■ **INPUT DATA**:
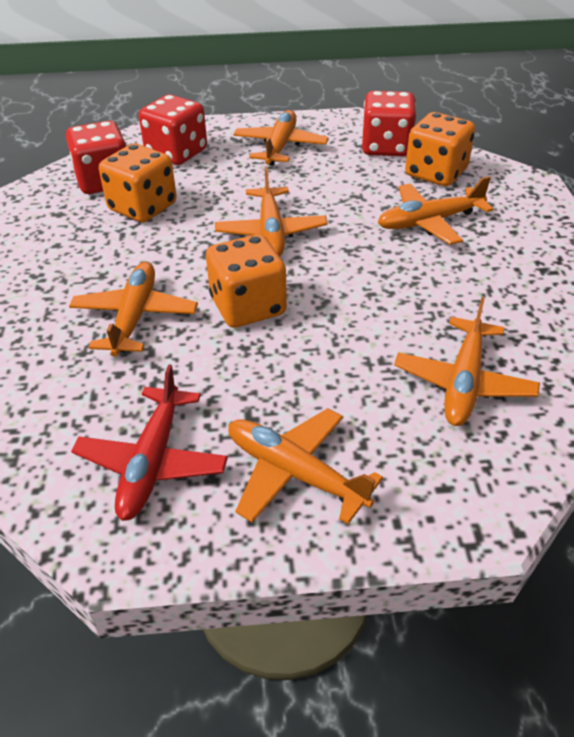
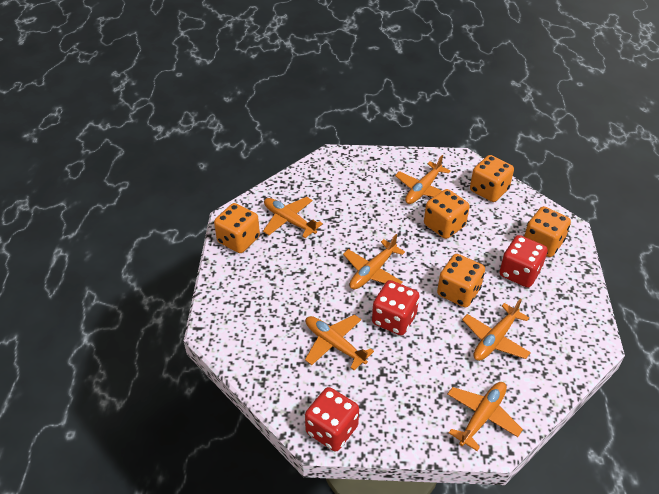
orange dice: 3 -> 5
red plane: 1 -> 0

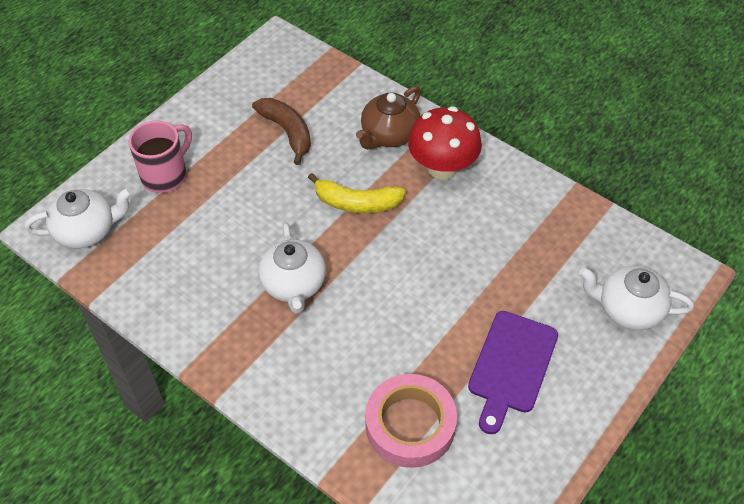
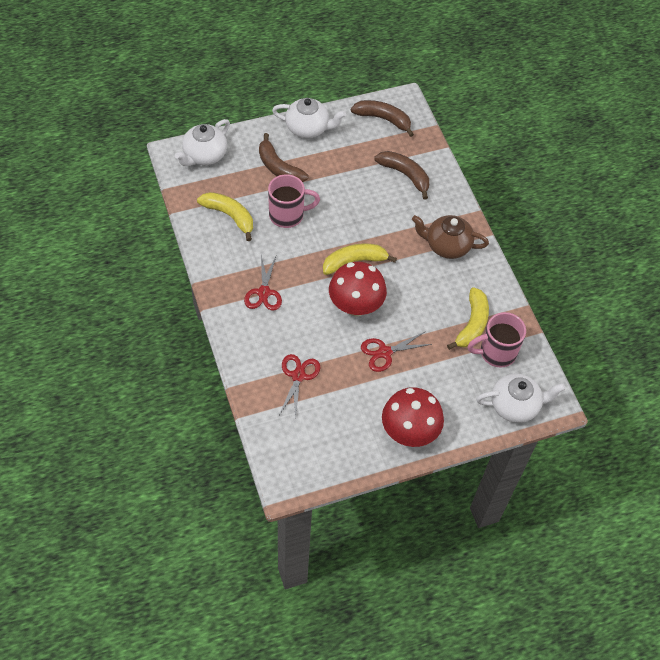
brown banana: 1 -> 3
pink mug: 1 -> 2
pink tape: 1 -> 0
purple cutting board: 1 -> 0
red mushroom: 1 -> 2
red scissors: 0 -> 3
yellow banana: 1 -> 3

■ **ACTIVITY**: Nothing but the lines from the one holding "purple cutting board: 1 -> 0" to the end of the entries should be returned, each exactly as it stands.

■ **SOLUTION FOR THIS TASK**:
purple cutting board: 1 -> 0
red mushroom: 1 -> 2
red scissors: 0 -> 3
yellow banana: 1 -> 3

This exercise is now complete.